▸ Task directions
Copy the lines word for word. Begin at the line that contains "orange pawn: 4 -> 2" and end with the final line of the data.
[Opening Source data section]
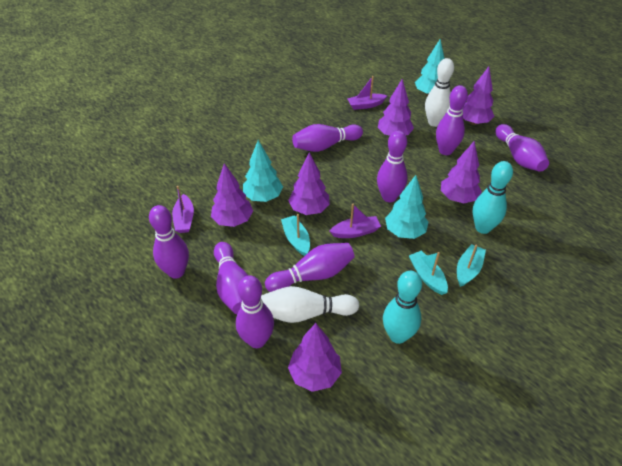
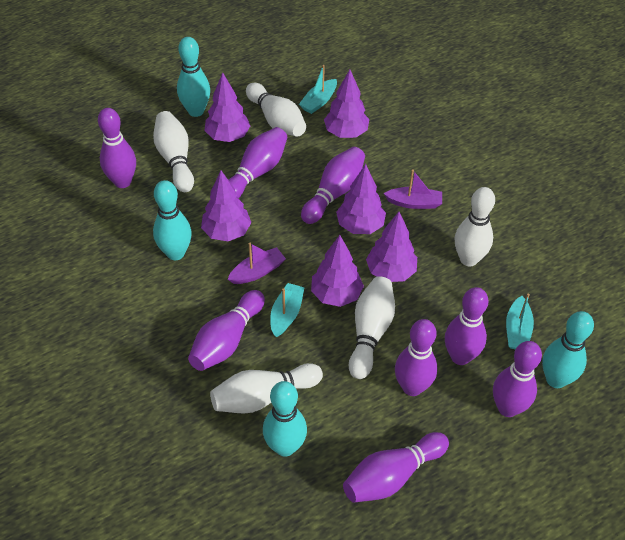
purple boat: 3 -> 2
turquoise bowling pin: 2 -> 4
turquoise tree: 3 -> 0
white bowling pin: 2 -> 5

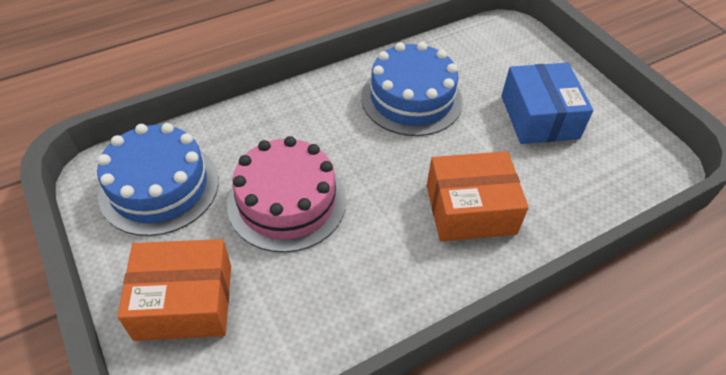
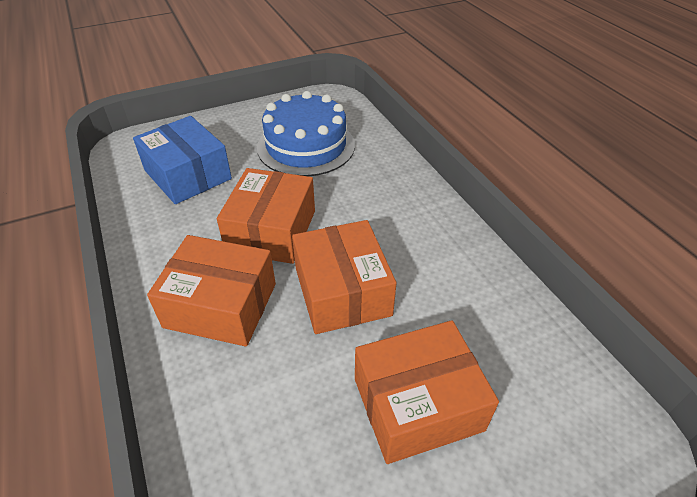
blue cake: 2 -> 1
orange box: 2 -> 4
pink cake: 1 -> 0

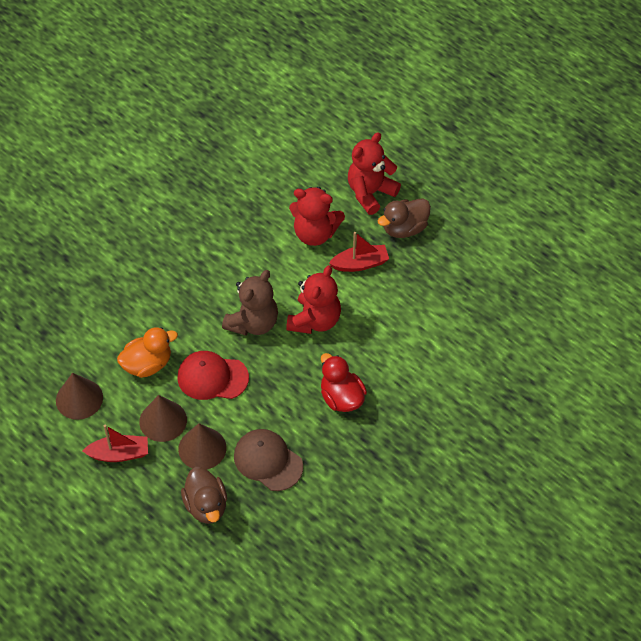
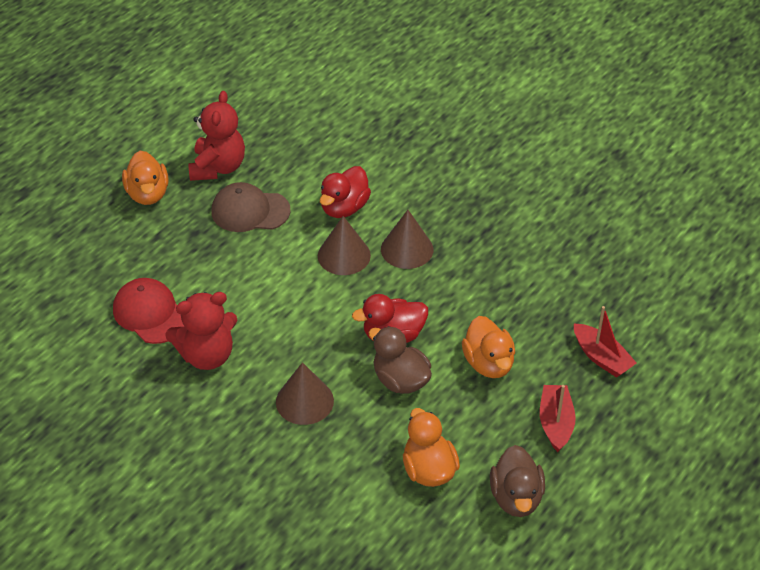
brown teddy bear: 1 -> 0
orange duck: 1 -> 3
red duck: 1 -> 2
red teddy bear: 3 -> 2

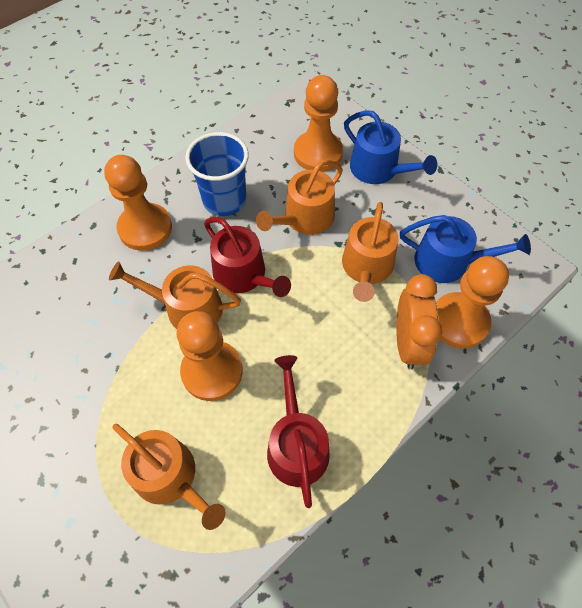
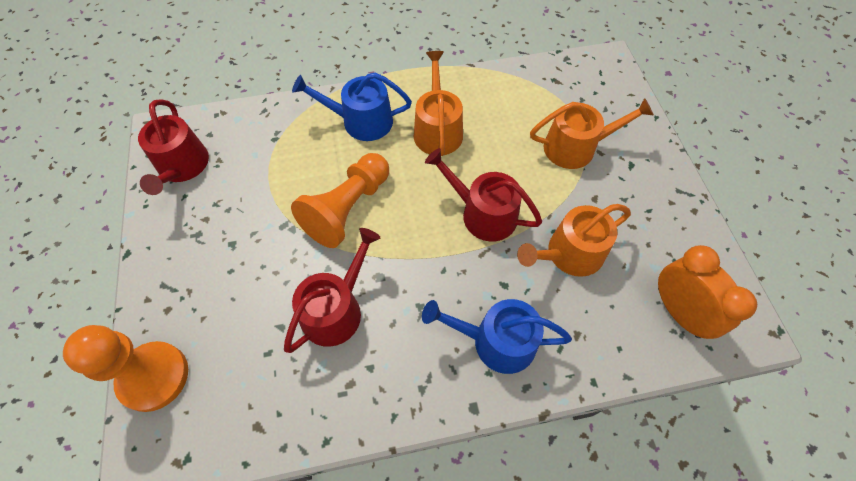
blue cup: 1 -> 0
orange pawn: 4 -> 2
orange watering can: 4 -> 3
red watering can: 2 -> 3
[Closing Source data section]
▸ Reply
orange pawn: 4 -> 2
orange watering can: 4 -> 3
red watering can: 2 -> 3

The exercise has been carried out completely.